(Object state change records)
######

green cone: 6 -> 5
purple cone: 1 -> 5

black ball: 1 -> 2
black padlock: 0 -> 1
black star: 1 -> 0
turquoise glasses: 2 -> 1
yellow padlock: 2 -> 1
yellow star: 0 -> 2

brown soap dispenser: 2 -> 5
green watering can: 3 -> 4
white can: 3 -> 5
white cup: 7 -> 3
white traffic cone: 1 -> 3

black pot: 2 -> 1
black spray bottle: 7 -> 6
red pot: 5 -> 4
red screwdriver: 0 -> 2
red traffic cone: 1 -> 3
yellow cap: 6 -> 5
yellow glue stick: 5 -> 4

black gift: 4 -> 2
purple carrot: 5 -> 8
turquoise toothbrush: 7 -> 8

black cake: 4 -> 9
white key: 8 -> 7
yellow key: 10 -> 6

######

## [About this exercise]
Could you please repeat the data exactly as given?

## [Completed task]
green cone: 6 -> 5
purple cone: 1 -> 5

black ball: 1 -> 2
black padlock: 0 -> 1
black star: 1 -> 0
turquoise glasses: 2 -> 1
yellow padlock: 2 -> 1
yellow star: 0 -> 2

brown soap dispenser: 2 -> 5
green watering can: 3 -> 4
white can: 3 -> 5
white cup: 7 -> 3
white traffic cone: 1 -> 3

black pot: 2 -> 1
black spray bottle: 7 -> 6
red pot: 5 -> 4
red screwdriver: 0 -> 2
red traffic cone: 1 -> 3
yellow cap: 6 -> 5
yellow glue stick: 5 -> 4

black gift: 4 -> 2
purple carrot: 5 -> 8
turquoise toothbrush: 7 -> 8

black cake: 4 -> 9
white key: 8 -> 7
yellow key: 10 -> 6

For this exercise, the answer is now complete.